Every record needs to come back as written, except for the pictures.

Before-and-after object lists
▼

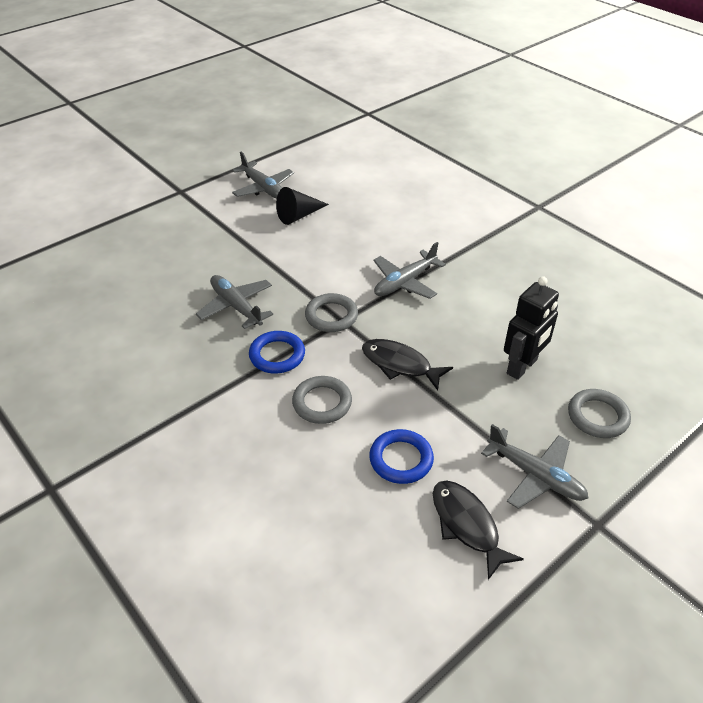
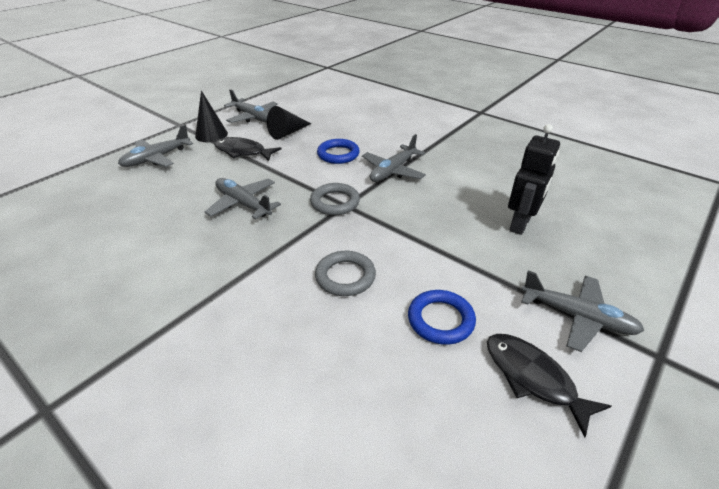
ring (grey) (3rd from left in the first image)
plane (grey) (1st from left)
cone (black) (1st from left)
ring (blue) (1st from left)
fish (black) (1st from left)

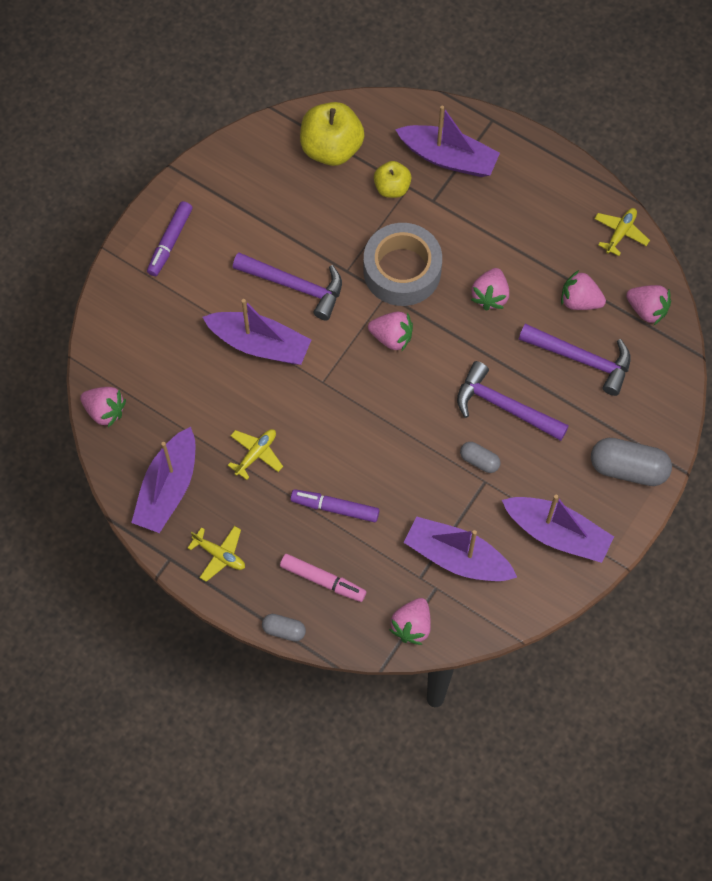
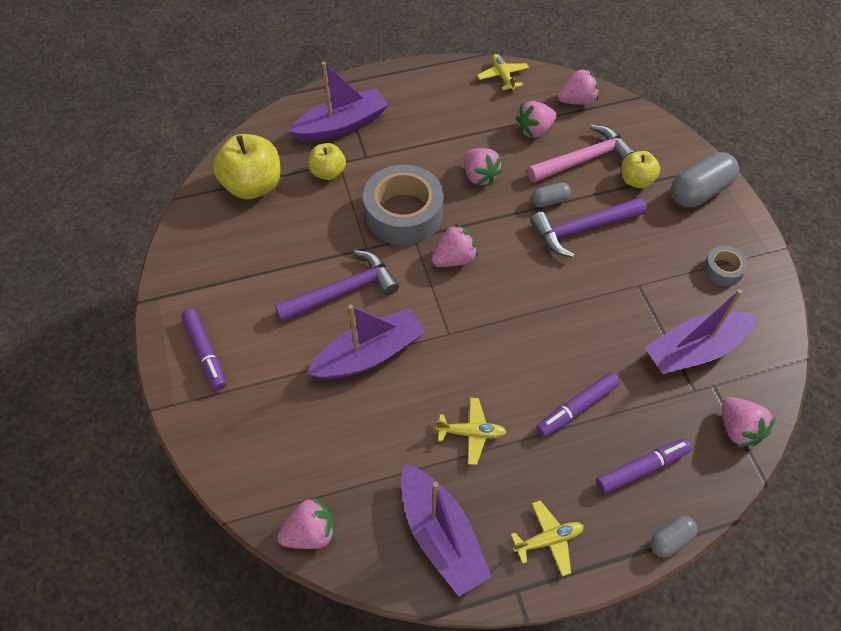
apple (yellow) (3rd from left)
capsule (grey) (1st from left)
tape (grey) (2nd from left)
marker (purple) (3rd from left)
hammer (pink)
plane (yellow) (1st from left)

▲

*RESULT FOR THIS TASK:*
ring (grey) (3rd from left in the first image)
plane (grey) (1st from left)
cone (black) (1st from left)
ring (blue) (1st from left)
fish (black) (1st from left)

apple (yellow) (3rd from left)
capsule (grey) (1st from left)
tape (grey) (2nd from left)
marker (purple) (3rd from left)
hammer (pink)
plane (yellow) (1st from left)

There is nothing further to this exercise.